[Data extracts — start]

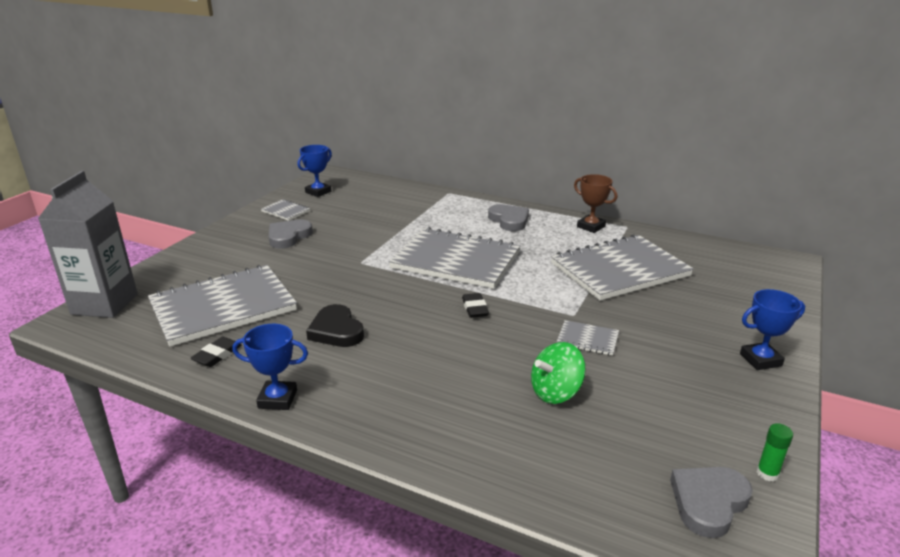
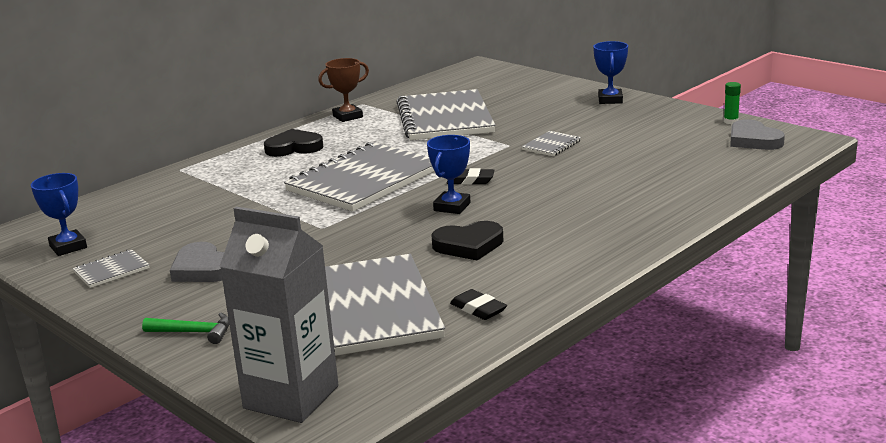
camera: 70 degrees left, 5 degrees down
blue trophy [233,324,308,410] -> blue trophy moved to [427,135,470,214]
grey heart [488,204,529,231] -> black heart [264,129,323,157]
green spinning top [531,342,586,404] -> none
none -> green hammer [142,313,229,344]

[Data extracts — finish]

= What the task asks =
Word for word, restate all of the records. Exclude the pictures.

= Finished exercise =
camera: 70 degrees left, 5 degrees down
blue trophy [233,324,308,410] -> blue trophy moved to [427,135,470,214]
grey heart [488,204,529,231] -> black heart [264,129,323,157]
green spinning top [531,342,586,404] -> none
none -> green hammer [142,313,229,344]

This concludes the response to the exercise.